━━ Data provided
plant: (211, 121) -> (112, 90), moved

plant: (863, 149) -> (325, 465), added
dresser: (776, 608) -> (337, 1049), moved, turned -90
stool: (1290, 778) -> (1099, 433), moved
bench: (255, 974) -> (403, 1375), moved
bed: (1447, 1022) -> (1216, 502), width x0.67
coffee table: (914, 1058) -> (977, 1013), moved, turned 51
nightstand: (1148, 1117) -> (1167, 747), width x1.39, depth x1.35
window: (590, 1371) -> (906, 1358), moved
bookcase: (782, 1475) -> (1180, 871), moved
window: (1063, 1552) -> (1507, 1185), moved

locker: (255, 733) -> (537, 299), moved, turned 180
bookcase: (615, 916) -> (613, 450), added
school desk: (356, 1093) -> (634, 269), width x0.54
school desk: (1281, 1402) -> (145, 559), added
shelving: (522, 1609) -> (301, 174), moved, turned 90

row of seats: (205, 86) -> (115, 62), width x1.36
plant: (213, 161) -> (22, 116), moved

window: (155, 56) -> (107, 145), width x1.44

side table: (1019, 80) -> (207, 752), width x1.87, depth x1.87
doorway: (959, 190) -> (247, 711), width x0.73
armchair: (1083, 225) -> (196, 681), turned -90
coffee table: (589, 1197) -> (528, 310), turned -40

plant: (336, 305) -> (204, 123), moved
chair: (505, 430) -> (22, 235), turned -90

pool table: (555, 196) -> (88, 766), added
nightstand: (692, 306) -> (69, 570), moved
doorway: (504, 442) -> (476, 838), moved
━━━━
● **Job item**
The answer must consist of every line from the entries above that contains the string "school".

● **Reply to the exercise**
school desk: (356, 1093) -> (634, 269), width x0.54
school desk: (1281, 1402) -> (145, 559), added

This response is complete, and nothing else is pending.